## Your goal
Each line that has the string "orange" must be copied from the records below.

## Material shown
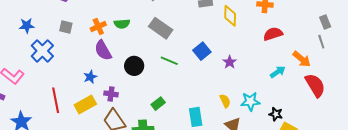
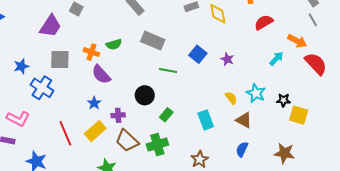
gray square: (66, 27) -> (60, 59), size x1.5
orange cross: (98, 27) -> (91, 52), turned -35
black circle: (134, 66) -> (145, 95), moved
cyan star: (250, 101) -> (256, 93), turned -30

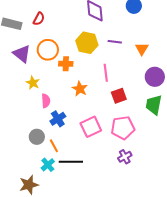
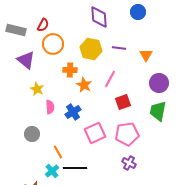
orange circle: (48, 50) -> (53, 44), moved
pink line: (106, 73) -> (110, 79), turned 36
orange star: (80, 89) -> (84, 85), moved
blue cross: (58, 119) -> (73, 112), moved
gray circle: (37, 137) -> (32, 134), moved
purple cross: (125, 157) -> (129, 163), turned -32

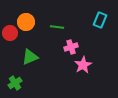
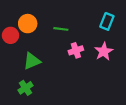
pink star: (83, 65) -> (104, 51), moved
green cross: (15, 83) -> (26, 88), moved

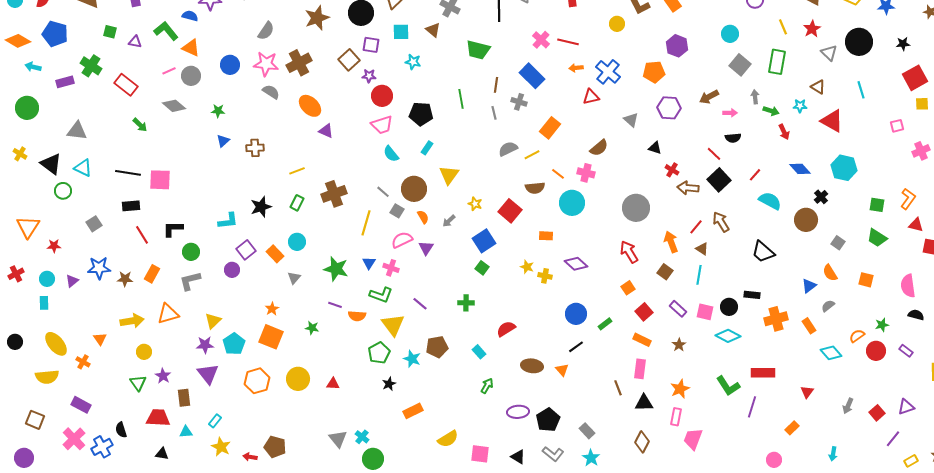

## Solution
orange cross: (98, 27) -> (91, 52), turned -35
orange circle: (48, 50) -> (53, 44), moved
orange star: (80, 89) -> (84, 85), moved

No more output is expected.